[Recorded data]
****

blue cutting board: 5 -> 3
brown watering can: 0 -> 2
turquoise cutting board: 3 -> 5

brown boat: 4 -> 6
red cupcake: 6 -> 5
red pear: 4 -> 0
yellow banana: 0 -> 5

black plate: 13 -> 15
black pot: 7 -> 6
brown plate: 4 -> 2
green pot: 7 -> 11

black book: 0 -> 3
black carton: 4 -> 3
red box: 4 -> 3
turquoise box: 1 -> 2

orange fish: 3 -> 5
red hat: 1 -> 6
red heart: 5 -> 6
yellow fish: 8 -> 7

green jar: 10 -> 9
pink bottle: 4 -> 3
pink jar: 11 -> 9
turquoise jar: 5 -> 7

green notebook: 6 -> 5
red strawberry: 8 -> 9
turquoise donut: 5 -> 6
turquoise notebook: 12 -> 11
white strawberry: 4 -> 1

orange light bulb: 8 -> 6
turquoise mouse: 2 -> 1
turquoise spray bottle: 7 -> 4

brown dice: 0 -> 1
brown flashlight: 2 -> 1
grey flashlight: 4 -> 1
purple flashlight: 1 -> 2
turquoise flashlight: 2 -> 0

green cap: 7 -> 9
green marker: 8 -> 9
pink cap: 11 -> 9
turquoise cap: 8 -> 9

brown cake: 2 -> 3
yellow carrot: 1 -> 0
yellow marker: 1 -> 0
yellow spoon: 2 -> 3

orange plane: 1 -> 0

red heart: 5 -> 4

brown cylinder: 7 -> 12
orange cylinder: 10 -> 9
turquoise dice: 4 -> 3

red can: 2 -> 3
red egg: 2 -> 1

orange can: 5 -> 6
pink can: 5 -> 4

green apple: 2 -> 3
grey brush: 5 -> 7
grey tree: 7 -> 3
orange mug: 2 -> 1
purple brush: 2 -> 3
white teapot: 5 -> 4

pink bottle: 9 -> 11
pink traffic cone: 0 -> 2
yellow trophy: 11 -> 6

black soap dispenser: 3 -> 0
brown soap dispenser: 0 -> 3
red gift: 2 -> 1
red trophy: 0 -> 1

****

Could you restate the records above word for word?

### Exercise response
blue cutting board: 5 -> 3
brown watering can: 0 -> 2
turquoise cutting board: 3 -> 5

brown boat: 4 -> 6
red cupcake: 6 -> 5
red pear: 4 -> 0
yellow banana: 0 -> 5

black plate: 13 -> 15
black pot: 7 -> 6
brown plate: 4 -> 2
green pot: 7 -> 11

black book: 0 -> 3
black carton: 4 -> 3
red box: 4 -> 3
turquoise box: 1 -> 2

orange fish: 3 -> 5
red hat: 1 -> 6
red heart: 5 -> 6
yellow fish: 8 -> 7

green jar: 10 -> 9
pink bottle: 4 -> 3
pink jar: 11 -> 9
turquoise jar: 5 -> 7

green notebook: 6 -> 5
red strawberry: 8 -> 9
turquoise donut: 5 -> 6
turquoise notebook: 12 -> 11
white strawberry: 4 -> 1

orange light bulb: 8 -> 6
turquoise mouse: 2 -> 1
turquoise spray bottle: 7 -> 4

brown dice: 0 -> 1
brown flashlight: 2 -> 1
grey flashlight: 4 -> 1
purple flashlight: 1 -> 2
turquoise flashlight: 2 -> 0

green cap: 7 -> 9
green marker: 8 -> 9
pink cap: 11 -> 9
turquoise cap: 8 -> 9

brown cake: 2 -> 3
yellow carrot: 1 -> 0
yellow marker: 1 -> 0
yellow spoon: 2 -> 3

orange plane: 1 -> 0

red heart: 5 -> 4

brown cylinder: 7 -> 12
orange cylinder: 10 -> 9
turquoise dice: 4 -> 3

red can: 2 -> 3
red egg: 2 -> 1

orange can: 5 -> 6
pink can: 5 -> 4

green apple: 2 -> 3
grey brush: 5 -> 7
grey tree: 7 -> 3
orange mug: 2 -> 1
purple brush: 2 -> 3
white teapot: 5 -> 4

pink bottle: 9 -> 11
pink traffic cone: 0 -> 2
yellow trophy: 11 -> 6

black soap dispenser: 3 -> 0
brown soap dispenser: 0 -> 3
red gift: 2 -> 1
red trophy: 0 -> 1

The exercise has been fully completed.